- WHAT TO DO -
Reproduce word for word the lines of the entries below from the line with "Record (404, 20)" up to and including the line with "Scan for the".
BEGIN DATASET RECORDS
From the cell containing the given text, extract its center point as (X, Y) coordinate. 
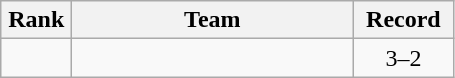
Record (404, 20)
Team (212, 20)
3–2 (404, 58)
Rank (36, 20)
Scan for the cell matching the given text and deliver its [X, Y] coordinate at center. 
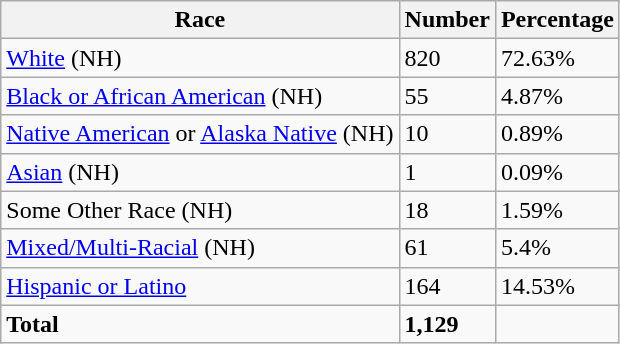
Total [200, 324]
5.4% [557, 248]
1,129 [447, 324]
Black or African American (NH) [200, 96]
55 [447, 96]
18 [447, 210]
Number [447, 20]
820 [447, 58]
0.89% [557, 134]
Race [200, 20]
1.59% [557, 210]
10 [447, 134]
72.63% [557, 58]
1 [447, 172]
4.87% [557, 96]
White (NH) [200, 58]
164 [447, 286]
Native American or Alaska Native (NH) [200, 134]
Asian (NH) [200, 172]
14.53% [557, 286]
Percentage [557, 20]
0.09% [557, 172]
Mixed/Multi-Racial (NH) [200, 248]
61 [447, 248]
Hispanic or Latino [200, 286]
Some Other Race (NH) [200, 210]
Search for the cell housing the specified text and yield its (x, y) center coordinate. 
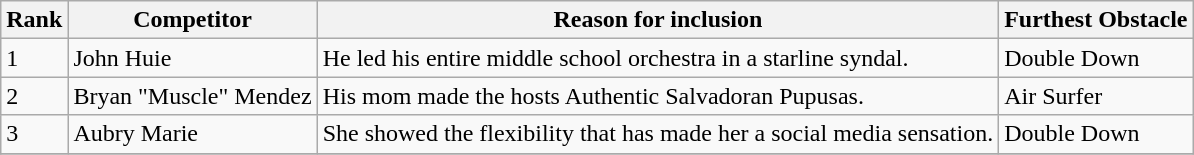
She showed the flexibility that has made her a social media sensation. (658, 134)
Competitor (192, 20)
2 (34, 96)
3 (34, 134)
Reason for inclusion (658, 20)
He led his entire middle school orchestra in a starline syndal. (658, 58)
Air Surfer (1096, 96)
Bryan "Muscle" Mendez (192, 96)
John Huie (192, 58)
Rank (34, 20)
His mom made the hosts Authentic Salvadoran Pupusas. (658, 96)
Aubry Marie (192, 134)
Furthest Obstacle (1096, 20)
1 (34, 58)
Identify which cell holds the provided text, then report its [X, Y] central coordinate. 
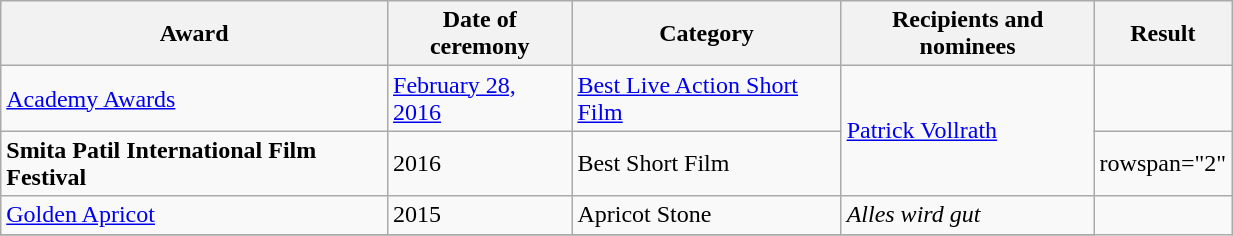
2015 [480, 215]
Patrick Vollrath [968, 131]
Academy Awards [194, 98]
Award [194, 34]
Apricot Stone [706, 215]
Result [1163, 34]
Best Short Film [706, 164]
Best Live Action Short Film [706, 98]
February 28, 2016 [480, 98]
Alles wird gut [968, 215]
Smita Patil International Film Festival [194, 164]
rowspan="2" [1163, 164]
Golden Apricot [194, 215]
2016 [480, 164]
Recipients and nominees [968, 34]
Date of ceremony [480, 34]
Category [706, 34]
Return the (X, Y) coordinate for the center point of the cell that contains the specified text.  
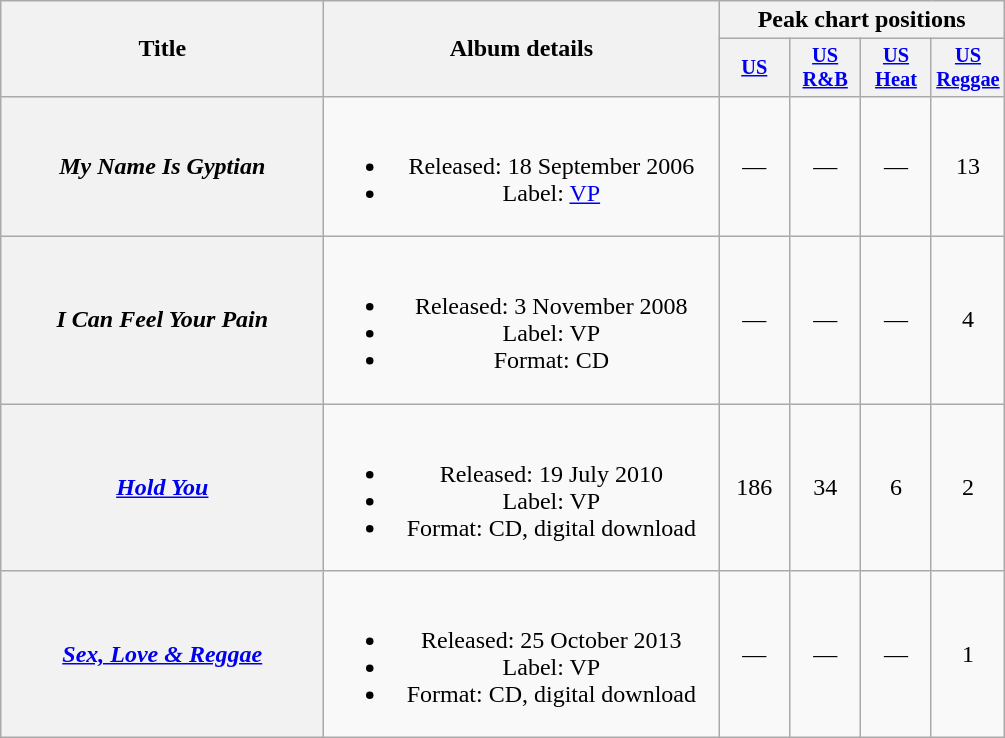
US Heat (896, 68)
186 (754, 488)
My Name Is Gyptian (162, 166)
Title (162, 49)
Hold You (162, 488)
34 (826, 488)
6 (896, 488)
US Reggae (968, 68)
I Can Feel Your Pain (162, 320)
13 (968, 166)
Released: 19 July 2010Label: VPFormat: CD, digital download (522, 488)
Peak chart positions (862, 20)
4 (968, 320)
Released: 25 October 2013Label: VPFormat: CD, digital download (522, 654)
US (754, 68)
Released: 18 September 2006Label: VP (522, 166)
1 (968, 654)
Released: 3 November 2008Label: VPFormat: CD (522, 320)
US R&B (826, 68)
2 (968, 488)
Sex, Love & Reggae (162, 654)
Album details (522, 49)
Find where the given text appears and provide that cell's center as [x, y] coordinate. 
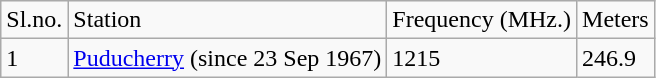
Meters [616, 20]
1215 [482, 58]
1 [34, 58]
Sl.no. [34, 20]
Puducherry (since 23 Sep 1967) [228, 58]
246.9 [616, 58]
Station [228, 20]
Frequency (MHz.) [482, 20]
Determine the (X, Y) coordinate at the center of the cell enclosing the given text.  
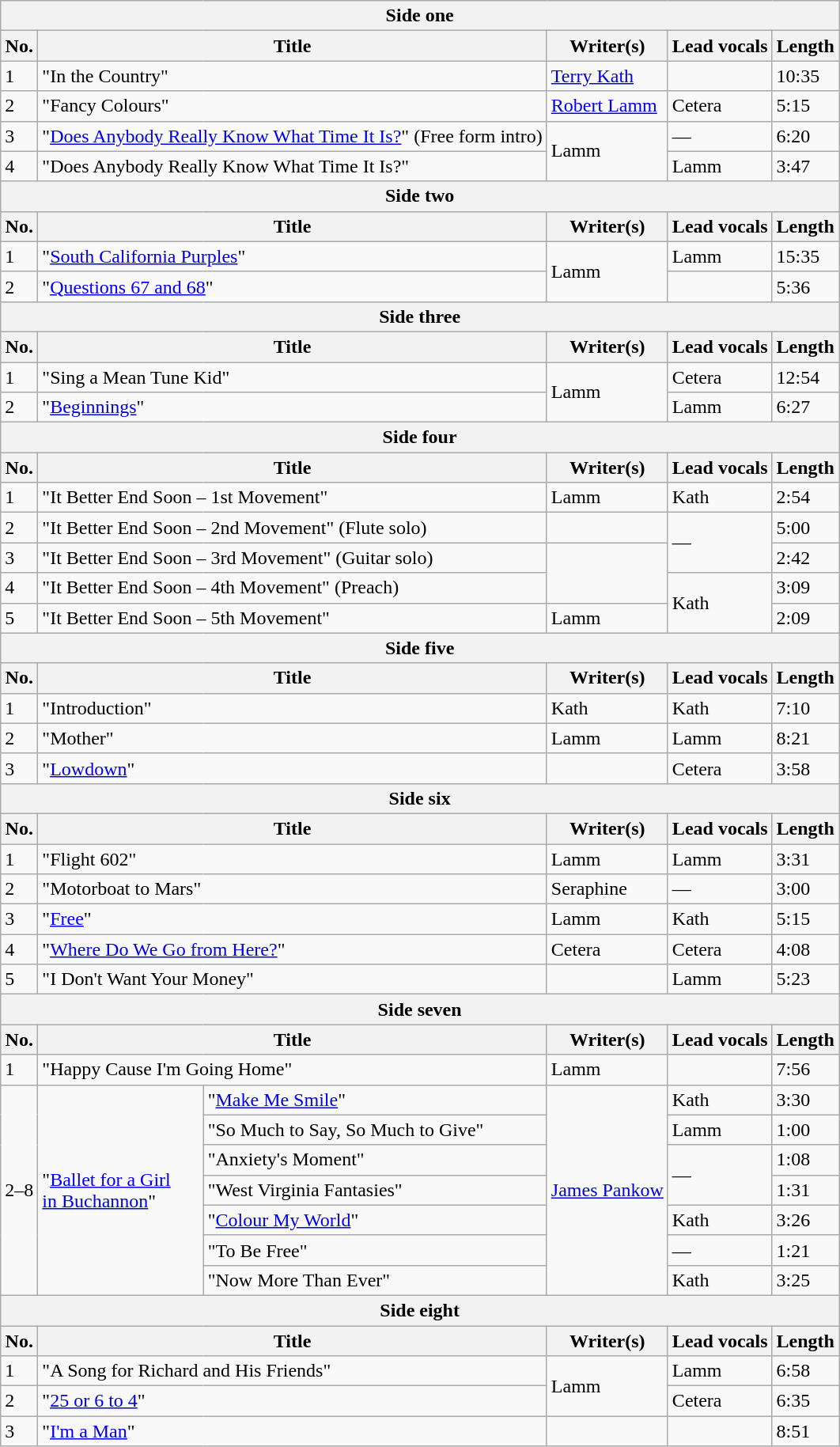
"It Better End Soon – 4th Movement" (Preach) (293, 588)
"Now More Than Ever" (375, 1280)
Side eight (420, 1310)
10:35 (805, 76)
2:42 (805, 558)
"Motorboat to Mars" (293, 889)
1:21 (805, 1250)
5:23 (805, 979)
15:35 (805, 256)
8:21 (805, 738)
"To Be Free" (375, 1250)
"25 or 6 to 4" (293, 1401)
3:26 (805, 1220)
1:31 (805, 1190)
6:35 (805, 1401)
Terry Kath (607, 76)
"Questions 67 and 68" (293, 286)
"Anxiety's Moment" (375, 1160)
3:30 (805, 1099)
"In the Country" (293, 76)
3:58 (805, 768)
3:25 (805, 1280)
"Sing a Mean Tune Kid" (293, 377)
"West Virginia Fantasies" (375, 1190)
"Fancy Colours" (293, 106)
Robert Lamm (607, 106)
5:00 (805, 528)
James Pankow (607, 1190)
"Does Anybody Really Know What Time It Is?" (293, 166)
6:58 (805, 1371)
7:56 (805, 1069)
12:54 (805, 377)
Side seven (420, 1009)
"Mother" (293, 738)
Side four (420, 437)
7:10 (805, 708)
3:09 (805, 588)
"It Better End Soon – 3rd Movement" (Guitar solo) (293, 558)
Side three (420, 316)
"A Song for Richard and His Friends" (293, 1371)
"Introduction" (293, 708)
"Beginnings" (293, 407)
4:08 (805, 949)
3:47 (805, 166)
Seraphine (607, 889)
"Flight 602" (293, 858)
"I Don't Want Your Money" (293, 979)
"Free" (293, 919)
2:09 (805, 618)
5:36 (805, 286)
8:51 (805, 1431)
"South California Purples" (293, 256)
Side two (420, 196)
"So Much to Say, So Much to Give" (375, 1129)
"Make Me Smile" (375, 1099)
"Where Do We Go from Here?" (293, 949)
"Does Anybody Really Know What Time It Is?" (Free form intro) (293, 136)
3:31 (805, 858)
"It Better End Soon – 1st Movement" (293, 498)
"Ballet for a Girl in Buchannon" (120, 1190)
3:00 (805, 889)
2:54 (805, 498)
Side five (420, 648)
"It Better End Soon – 2nd Movement" (Flute solo) (293, 528)
"It Better End Soon – 5th Movement" (293, 618)
1:00 (805, 1129)
"I'm a Man" (293, 1431)
6:20 (805, 136)
6:27 (805, 407)
"Happy Cause I'm Going Home" (293, 1069)
1:08 (805, 1160)
"Colour My World" (375, 1220)
Side six (420, 798)
"Lowdown" (293, 768)
Side one (420, 16)
2–8 (19, 1190)
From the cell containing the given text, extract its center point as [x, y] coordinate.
END DATASET RECORDS
- OUTPUT FOR THIS EXERCISE -
Record (404, 20)
Team (212, 20)
3–2 (404, 58)
Rank (36, 20)
Scan for the cell matching the given text and deliver its [X, Y] coordinate at center. 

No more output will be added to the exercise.